Look below for the line that contains "JP1 pin 2: BAT -> GND", then copy it and each following line exactly, through and including the line that contains "R18: none -> 1M (+12V, VX)".

_Version comparison data:_
------------------------------------------------------------------------
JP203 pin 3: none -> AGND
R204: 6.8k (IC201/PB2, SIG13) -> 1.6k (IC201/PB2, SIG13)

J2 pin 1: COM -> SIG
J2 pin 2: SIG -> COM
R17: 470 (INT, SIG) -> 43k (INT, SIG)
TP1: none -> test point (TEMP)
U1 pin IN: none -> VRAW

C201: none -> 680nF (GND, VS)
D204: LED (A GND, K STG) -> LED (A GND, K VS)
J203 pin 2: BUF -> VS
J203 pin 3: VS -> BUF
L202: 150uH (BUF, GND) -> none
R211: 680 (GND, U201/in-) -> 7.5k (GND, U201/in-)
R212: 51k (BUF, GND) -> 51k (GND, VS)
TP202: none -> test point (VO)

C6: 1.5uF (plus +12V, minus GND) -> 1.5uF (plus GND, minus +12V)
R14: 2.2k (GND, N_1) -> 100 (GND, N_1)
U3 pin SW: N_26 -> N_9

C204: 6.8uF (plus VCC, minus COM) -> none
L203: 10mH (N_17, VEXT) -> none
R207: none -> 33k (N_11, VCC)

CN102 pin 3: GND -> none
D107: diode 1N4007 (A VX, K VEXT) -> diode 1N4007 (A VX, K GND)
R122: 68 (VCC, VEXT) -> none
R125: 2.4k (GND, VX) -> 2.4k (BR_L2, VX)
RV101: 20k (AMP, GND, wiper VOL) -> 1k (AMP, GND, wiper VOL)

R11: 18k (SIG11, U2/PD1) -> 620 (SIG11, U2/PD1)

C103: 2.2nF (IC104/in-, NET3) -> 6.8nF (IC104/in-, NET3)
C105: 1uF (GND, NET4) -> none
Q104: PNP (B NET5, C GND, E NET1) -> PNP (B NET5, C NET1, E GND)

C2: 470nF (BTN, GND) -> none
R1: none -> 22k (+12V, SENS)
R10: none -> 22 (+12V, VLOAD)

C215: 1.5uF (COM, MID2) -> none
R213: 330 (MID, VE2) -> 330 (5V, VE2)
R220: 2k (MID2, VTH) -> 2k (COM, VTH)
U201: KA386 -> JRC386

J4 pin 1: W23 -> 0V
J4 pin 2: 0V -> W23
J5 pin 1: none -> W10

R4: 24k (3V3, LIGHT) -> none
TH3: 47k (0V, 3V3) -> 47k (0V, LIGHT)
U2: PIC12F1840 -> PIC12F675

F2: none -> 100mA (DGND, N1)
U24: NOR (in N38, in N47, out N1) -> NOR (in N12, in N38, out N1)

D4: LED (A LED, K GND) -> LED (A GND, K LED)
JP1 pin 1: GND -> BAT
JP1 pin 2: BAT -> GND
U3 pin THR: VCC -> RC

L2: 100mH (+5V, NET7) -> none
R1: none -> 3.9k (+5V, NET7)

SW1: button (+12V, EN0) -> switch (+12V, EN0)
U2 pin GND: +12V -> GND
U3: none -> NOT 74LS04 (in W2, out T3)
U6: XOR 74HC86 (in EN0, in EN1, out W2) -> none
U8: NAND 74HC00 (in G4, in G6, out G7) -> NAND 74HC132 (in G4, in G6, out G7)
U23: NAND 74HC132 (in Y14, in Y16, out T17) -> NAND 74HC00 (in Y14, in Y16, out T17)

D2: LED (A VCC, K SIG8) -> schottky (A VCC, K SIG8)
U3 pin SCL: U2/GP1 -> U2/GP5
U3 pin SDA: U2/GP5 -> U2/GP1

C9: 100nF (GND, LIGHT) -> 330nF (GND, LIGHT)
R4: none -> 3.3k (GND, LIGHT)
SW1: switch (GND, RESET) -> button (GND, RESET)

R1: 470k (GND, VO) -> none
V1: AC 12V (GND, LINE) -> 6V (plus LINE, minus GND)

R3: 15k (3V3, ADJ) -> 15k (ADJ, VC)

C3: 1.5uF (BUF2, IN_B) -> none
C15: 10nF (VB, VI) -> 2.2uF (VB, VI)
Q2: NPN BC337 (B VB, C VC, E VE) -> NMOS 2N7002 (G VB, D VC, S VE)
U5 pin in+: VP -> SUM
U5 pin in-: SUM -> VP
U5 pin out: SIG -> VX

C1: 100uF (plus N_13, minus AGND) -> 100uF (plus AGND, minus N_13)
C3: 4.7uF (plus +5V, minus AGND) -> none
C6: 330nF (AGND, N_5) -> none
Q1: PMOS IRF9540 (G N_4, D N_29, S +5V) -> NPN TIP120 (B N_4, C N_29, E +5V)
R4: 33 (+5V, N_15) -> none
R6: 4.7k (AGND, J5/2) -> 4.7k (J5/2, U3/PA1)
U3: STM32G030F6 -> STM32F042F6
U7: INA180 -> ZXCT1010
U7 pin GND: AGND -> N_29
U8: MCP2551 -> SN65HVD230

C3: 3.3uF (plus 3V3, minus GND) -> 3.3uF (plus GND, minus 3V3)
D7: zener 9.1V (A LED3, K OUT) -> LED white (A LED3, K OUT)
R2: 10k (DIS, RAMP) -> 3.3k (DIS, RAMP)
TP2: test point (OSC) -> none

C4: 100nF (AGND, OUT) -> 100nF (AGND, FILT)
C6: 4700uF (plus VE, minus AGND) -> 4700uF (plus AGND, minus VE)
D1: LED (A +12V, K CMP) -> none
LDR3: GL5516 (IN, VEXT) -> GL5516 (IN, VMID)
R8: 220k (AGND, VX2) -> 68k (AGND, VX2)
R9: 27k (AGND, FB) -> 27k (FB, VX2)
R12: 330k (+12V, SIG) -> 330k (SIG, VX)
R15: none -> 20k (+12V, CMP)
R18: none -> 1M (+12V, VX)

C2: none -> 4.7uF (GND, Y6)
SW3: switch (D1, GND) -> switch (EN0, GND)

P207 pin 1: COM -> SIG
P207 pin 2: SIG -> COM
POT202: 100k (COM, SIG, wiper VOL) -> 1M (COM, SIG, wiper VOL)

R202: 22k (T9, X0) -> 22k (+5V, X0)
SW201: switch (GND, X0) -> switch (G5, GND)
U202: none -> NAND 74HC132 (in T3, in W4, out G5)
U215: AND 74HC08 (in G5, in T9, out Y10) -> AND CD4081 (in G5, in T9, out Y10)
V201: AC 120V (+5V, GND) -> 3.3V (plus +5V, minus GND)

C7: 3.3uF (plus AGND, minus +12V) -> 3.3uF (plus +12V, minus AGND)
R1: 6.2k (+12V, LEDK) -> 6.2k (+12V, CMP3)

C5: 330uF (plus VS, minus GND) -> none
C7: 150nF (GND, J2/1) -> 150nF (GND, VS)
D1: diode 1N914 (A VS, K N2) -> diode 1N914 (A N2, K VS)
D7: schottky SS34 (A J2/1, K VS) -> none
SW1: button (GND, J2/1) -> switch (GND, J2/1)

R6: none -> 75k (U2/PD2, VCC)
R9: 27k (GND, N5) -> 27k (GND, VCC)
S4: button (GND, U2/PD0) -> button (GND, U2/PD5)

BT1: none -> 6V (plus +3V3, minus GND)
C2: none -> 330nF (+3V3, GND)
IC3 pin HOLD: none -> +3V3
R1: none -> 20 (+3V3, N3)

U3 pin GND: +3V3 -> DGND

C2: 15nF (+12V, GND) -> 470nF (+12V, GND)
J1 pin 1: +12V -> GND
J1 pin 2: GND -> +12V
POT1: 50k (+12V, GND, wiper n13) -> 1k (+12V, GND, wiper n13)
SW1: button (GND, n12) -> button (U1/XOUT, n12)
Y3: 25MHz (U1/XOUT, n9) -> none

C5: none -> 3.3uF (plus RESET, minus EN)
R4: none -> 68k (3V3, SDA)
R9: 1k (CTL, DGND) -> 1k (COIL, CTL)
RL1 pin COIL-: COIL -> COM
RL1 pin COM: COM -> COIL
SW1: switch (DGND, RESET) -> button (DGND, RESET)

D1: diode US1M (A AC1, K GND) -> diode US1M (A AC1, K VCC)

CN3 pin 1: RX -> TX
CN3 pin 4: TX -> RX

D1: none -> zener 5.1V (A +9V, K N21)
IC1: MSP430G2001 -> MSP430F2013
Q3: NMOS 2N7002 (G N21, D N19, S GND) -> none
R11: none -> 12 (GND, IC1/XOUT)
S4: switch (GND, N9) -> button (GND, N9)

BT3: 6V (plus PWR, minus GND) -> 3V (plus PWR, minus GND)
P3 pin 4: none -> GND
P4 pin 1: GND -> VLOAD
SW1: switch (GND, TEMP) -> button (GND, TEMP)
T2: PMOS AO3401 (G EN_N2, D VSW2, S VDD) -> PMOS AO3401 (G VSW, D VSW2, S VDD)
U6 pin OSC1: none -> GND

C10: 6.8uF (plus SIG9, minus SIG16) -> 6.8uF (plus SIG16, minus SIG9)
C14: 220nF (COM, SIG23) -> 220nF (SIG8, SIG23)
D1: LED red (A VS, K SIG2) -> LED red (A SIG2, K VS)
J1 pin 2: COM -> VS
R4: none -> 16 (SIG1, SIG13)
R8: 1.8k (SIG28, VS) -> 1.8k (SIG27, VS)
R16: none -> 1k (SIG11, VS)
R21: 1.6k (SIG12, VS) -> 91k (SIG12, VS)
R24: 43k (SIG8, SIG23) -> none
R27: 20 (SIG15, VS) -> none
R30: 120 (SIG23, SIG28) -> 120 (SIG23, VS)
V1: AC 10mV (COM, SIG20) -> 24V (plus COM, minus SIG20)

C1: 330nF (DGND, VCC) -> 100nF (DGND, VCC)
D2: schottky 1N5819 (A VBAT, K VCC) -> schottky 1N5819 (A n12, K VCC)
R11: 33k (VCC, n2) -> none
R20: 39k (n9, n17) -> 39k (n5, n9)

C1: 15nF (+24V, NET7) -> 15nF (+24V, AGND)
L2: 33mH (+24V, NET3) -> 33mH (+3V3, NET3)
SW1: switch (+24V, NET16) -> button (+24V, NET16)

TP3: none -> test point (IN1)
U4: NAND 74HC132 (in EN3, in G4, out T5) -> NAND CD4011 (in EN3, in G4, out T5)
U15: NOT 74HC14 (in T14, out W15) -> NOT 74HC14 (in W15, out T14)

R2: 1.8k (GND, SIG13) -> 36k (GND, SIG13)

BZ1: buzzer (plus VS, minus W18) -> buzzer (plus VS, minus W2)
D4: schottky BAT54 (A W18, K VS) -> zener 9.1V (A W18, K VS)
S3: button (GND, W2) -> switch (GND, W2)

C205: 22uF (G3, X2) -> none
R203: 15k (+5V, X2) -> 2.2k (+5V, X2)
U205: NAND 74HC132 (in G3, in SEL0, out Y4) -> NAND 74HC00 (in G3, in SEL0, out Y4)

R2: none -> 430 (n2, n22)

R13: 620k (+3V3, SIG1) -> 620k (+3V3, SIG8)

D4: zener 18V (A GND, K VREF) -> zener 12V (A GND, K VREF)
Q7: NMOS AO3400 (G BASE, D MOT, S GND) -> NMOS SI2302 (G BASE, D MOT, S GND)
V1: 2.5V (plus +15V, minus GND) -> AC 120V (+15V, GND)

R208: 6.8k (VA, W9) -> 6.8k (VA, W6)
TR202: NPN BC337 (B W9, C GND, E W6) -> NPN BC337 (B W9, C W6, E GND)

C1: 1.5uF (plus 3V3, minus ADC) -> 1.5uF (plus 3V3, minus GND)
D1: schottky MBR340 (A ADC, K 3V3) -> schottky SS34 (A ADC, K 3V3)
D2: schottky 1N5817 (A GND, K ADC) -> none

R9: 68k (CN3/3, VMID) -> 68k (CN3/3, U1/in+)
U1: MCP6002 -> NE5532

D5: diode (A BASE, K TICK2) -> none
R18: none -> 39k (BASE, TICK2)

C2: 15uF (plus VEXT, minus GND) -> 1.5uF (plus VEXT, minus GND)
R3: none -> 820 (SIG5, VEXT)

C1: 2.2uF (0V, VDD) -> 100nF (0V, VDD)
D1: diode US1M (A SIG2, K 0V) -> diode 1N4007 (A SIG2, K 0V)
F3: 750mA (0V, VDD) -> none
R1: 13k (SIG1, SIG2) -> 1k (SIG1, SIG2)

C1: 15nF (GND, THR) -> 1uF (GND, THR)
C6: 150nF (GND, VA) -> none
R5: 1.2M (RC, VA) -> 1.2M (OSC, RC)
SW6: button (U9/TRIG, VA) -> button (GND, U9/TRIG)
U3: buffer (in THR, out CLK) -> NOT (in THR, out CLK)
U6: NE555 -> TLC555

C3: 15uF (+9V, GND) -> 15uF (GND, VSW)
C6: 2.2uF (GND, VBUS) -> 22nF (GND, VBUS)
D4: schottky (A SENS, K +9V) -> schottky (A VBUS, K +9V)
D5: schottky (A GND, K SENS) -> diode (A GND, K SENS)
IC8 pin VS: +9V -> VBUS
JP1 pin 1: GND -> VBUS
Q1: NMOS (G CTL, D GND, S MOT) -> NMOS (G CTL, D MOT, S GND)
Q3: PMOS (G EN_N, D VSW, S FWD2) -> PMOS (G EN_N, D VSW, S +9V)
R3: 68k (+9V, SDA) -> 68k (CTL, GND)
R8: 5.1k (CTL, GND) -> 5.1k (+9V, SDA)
------------------------------------------------------------------------
_Response for this exercise:_
JP1 pin 2: BAT -> GND
U3 pin THR: VCC -> RC

L2: 100mH (+5V, NET7) -> none
R1: none -> 3.9k (+5V, NET7)

SW1: button (+12V, EN0) -> switch (+12V, EN0)
U2 pin GND: +12V -> GND
U3: none -> NOT 74LS04 (in W2, out T3)
U6: XOR 74HC86 (in EN0, in EN1, out W2) -> none
U8: NAND 74HC00 (in G4, in G6, out G7) -> NAND 74HC132 (in G4, in G6, out G7)
U23: NAND 74HC132 (in Y14, in Y16, out T17) -> NAND 74HC00 (in Y14, in Y16, out T17)

D2: LED (A VCC, K SIG8) -> schottky (A VCC, K SIG8)
U3 pin SCL: U2/GP1 -> U2/GP5
U3 pin SDA: U2/GP5 -> U2/GP1

C9: 100nF (GND, LIGHT) -> 330nF (GND, LIGHT)
R4: none -> 3.3k (GND, LIGHT)
SW1: switch (GND, RESET) -> button (GND, RESET)

R1: 470k (GND, VO) -> none
V1: AC 12V (GND, LINE) -> 6V (plus LINE, minus GND)

R3: 15k (3V3, ADJ) -> 15k (ADJ, VC)

C3: 1.5uF (BUF2, IN_B) -> none
C15: 10nF (VB, VI) -> 2.2uF (VB, VI)
Q2: NPN BC337 (B VB, C VC, E VE) -> NMOS 2N7002 (G VB, D VC, S VE)
U5 pin in+: VP -> SUM
U5 pin in-: SUM -> VP
U5 pin out: SIG -> VX

C1: 100uF (plus N_13, minus AGND) -> 100uF (plus AGND, minus N_13)
C3: 4.7uF (plus +5V, minus AGND) -> none
C6: 330nF (AGND, N_5) -> none
Q1: PMOS IRF9540 (G N_4, D N_29, S +5V) -> NPN TIP120 (B N_4, C N_29, E +5V)
R4: 33 (+5V, N_15) -> none
R6: 4.7k (AGND, J5/2) -> 4.7k (J5/2, U3/PA1)
U3: STM32G030F6 -> STM32F042F6
U7: INA180 -> ZXCT1010
U7 pin GND: AGND -> N_29
U8: MCP2551 -> SN65HVD230

C3: 3.3uF (plus 3V3, minus GND) -> 3.3uF (plus GND, minus 3V3)
D7: zener 9.1V (A LED3, K OUT) -> LED white (A LED3, K OUT)
R2: 10k (DIS, RAMP) -> 3.3k (DIS, RAMP)
TP2: test point (OSC) -> none

C4: 100nF (AGND, OUT) -> 100nF (AGND, FILT)
C6: 4700uF (plus VE, minus AGND) -> 4700uF (plus AGND, minus VE)
D1: LED (A +12V, K CMP) -> none
LDR3: GL5516 (IN, VEXT) -> GL5516 (IN, VMID)
R8: 220k (AGND, VX2) -> 68k (AGND, VX2)
R9: 27k (AGND, FB) -> 27k (FB, VX2)
R12: 330k (+12V, SIG) -> 330k (SIG, VX)
R15: none -> 20k (+12V, CMP)
R18: none -> 1M (+12V, VX)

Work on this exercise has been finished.